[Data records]
-*-*-
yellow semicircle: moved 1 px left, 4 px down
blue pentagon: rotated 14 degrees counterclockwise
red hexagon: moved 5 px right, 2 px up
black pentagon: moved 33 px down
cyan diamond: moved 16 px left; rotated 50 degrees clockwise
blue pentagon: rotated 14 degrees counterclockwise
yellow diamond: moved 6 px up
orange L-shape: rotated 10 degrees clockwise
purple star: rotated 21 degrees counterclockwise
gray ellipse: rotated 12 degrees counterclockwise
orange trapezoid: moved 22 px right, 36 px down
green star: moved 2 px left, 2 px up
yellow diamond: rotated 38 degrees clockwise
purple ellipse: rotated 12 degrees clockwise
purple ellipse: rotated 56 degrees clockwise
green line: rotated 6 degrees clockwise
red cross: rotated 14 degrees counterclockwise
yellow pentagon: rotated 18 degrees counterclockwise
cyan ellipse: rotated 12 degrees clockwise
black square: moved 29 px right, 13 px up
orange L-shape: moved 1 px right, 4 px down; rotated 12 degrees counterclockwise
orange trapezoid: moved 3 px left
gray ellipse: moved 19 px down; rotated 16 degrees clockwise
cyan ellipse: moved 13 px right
-*-*-
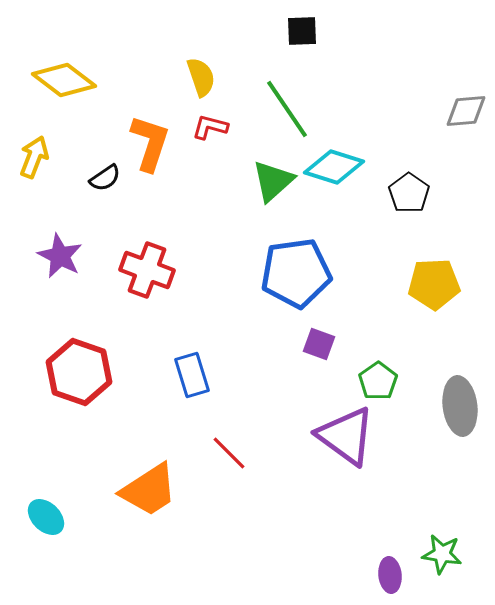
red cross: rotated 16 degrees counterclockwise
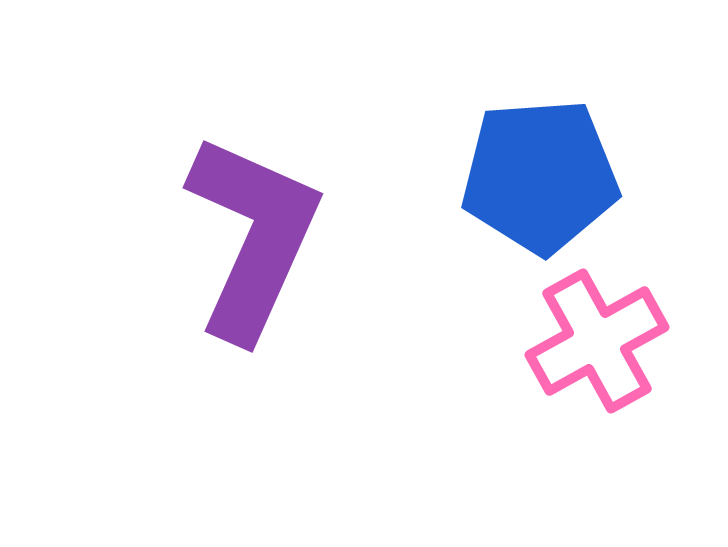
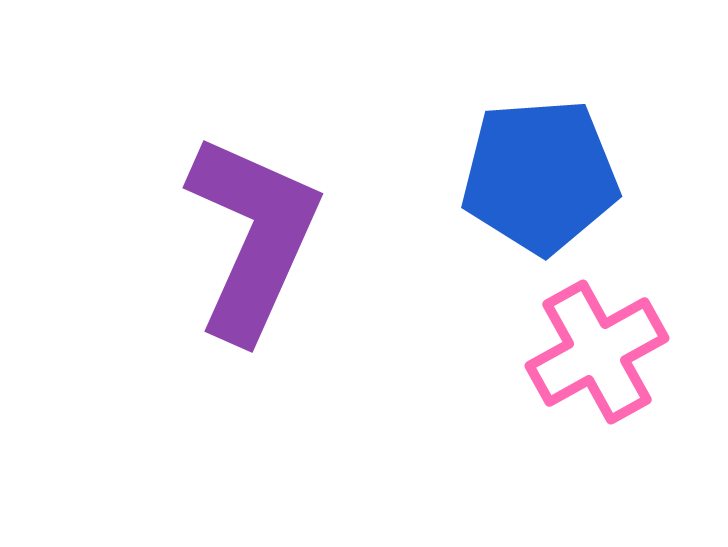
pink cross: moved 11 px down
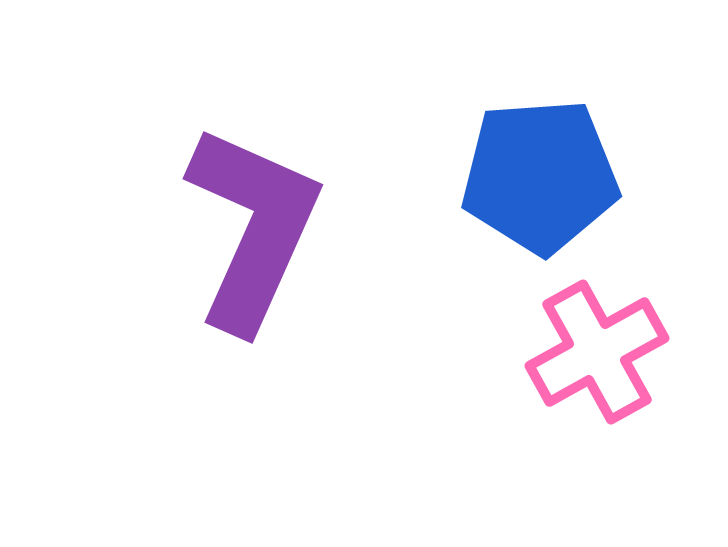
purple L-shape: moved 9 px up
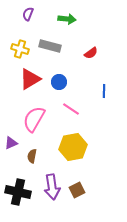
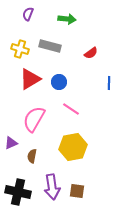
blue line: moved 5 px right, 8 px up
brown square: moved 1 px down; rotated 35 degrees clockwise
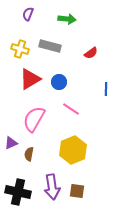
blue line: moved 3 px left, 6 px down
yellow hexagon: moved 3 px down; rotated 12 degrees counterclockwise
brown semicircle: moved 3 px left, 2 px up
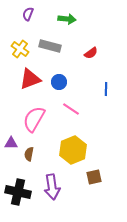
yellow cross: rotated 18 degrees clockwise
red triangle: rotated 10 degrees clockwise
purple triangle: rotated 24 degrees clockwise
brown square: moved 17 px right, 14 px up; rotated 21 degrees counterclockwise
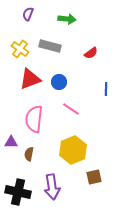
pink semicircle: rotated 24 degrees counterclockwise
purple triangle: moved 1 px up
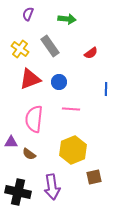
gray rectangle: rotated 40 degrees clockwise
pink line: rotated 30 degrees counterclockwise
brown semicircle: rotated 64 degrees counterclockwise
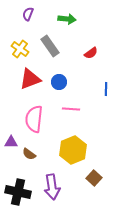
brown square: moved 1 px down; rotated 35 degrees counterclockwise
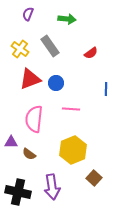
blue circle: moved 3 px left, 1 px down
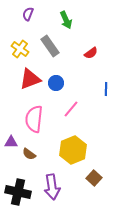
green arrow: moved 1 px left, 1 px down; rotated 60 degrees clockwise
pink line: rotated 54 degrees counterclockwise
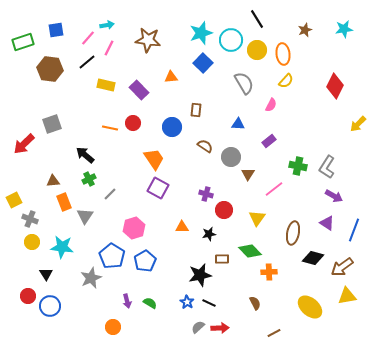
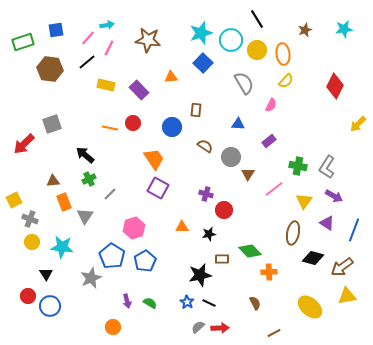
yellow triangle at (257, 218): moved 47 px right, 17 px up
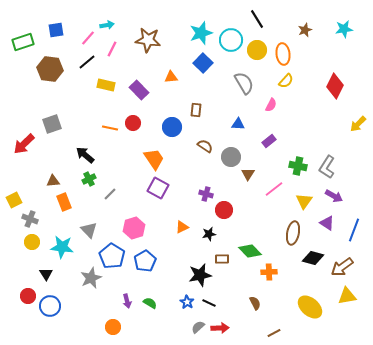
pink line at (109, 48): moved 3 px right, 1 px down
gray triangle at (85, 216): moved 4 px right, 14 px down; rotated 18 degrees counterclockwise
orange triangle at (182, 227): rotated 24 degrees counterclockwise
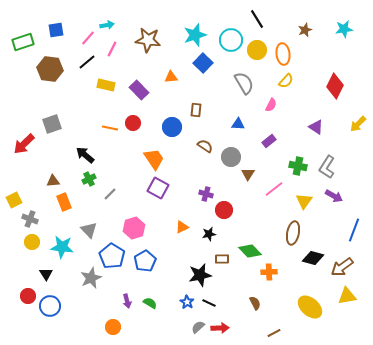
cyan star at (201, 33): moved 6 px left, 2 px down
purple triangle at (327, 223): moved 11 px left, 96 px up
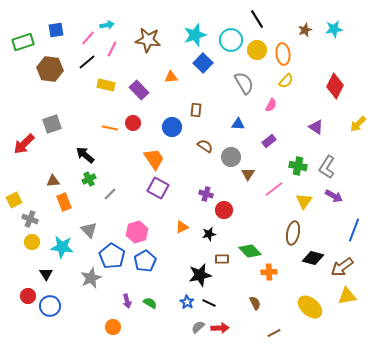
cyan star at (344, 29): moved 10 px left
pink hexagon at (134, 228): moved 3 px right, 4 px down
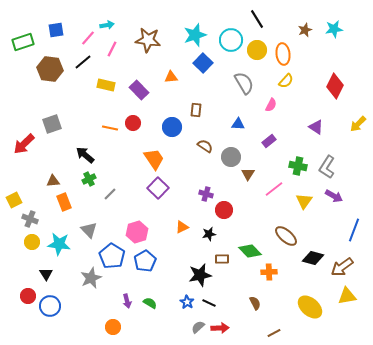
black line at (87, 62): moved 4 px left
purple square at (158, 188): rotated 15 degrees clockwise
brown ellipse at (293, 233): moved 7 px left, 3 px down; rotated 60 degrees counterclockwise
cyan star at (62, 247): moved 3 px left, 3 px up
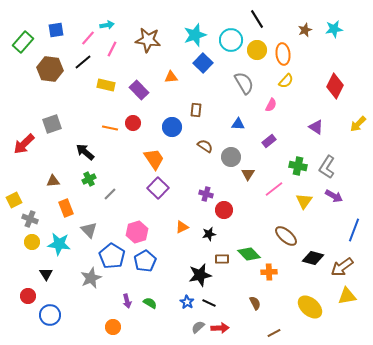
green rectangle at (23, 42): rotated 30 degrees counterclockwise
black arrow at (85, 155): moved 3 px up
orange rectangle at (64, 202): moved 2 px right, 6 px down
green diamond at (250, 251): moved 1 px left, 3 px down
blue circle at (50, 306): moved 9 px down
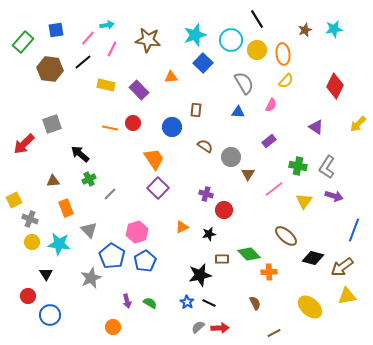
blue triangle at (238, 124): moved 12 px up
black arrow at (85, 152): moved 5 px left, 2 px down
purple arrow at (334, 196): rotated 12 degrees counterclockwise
-*-*-
■ **Work required**: Copy out the material word for word, from the line containing "gray rectangle: rotated 40 degrees clockwise" through the line containing "purple arrow at", with both of those lines included. Omit the pictures.

■ **Answer for the task**:
gray rectangle: rotated 40 degrees clockwise
pink line: rotated 30 degrees counterclockwise
brown semicircle: rotated 64 degrees counterclockwise
brown square: moved 1 px down; rotated 35 degrees counterclockwise
blue circle: moved 3 px left, 1 px down
green arrow: moved 1 px left, 1 px down; rotated 60 degrees clockwise
pink line: rotated 54 degrees counterclockwise
yellow triangle at (257, 218): moved 47 px right, 17 px up
pink line at (109, 48): moved 3 px right, 1 px down
gray triangle at (85, 216): moved 4 px right, 14 px down; rotated 18 degrees counterclockwise
orange triangle at (182, 227): rotated 24 degrees counterclockwise
cyan star at (201, 33): moved 6 px left, 2 px down
purple triangle at (327, 223): moved 11 px left, 96 px up
cyan star at (344, 29): moved 10 px left
pink hexagon at (134, 228): moved 3 px right, 4 px down
black line at (87, 62): moved 4 px left
purple square at (158, 188): rotated 15 degrees clockwise
brown ellipse at (293, 233): moved 7 px left, 3 px down; rotated 60 degrees counterclockwise
cyan star at (62, 247): moved 3 px left, 3 px up
green rectangle at (23, 42): rotated 30 degrees counterclockwise
black arrow at (85, 155): moved 3 px up
orange rectangle at (64, 202): moved 2 px right, 6 px down
green diamond at (250, 251): moved 1 px left, 3 px down
blue circle at (50, 306): moved 9 px down
blue triangle at (238, 124): moved 12 px up
black arrow at (85, 152): moved 5 px left, 2 px down
purple arrow at (334, 196): rotated 12 degrees counterclockwise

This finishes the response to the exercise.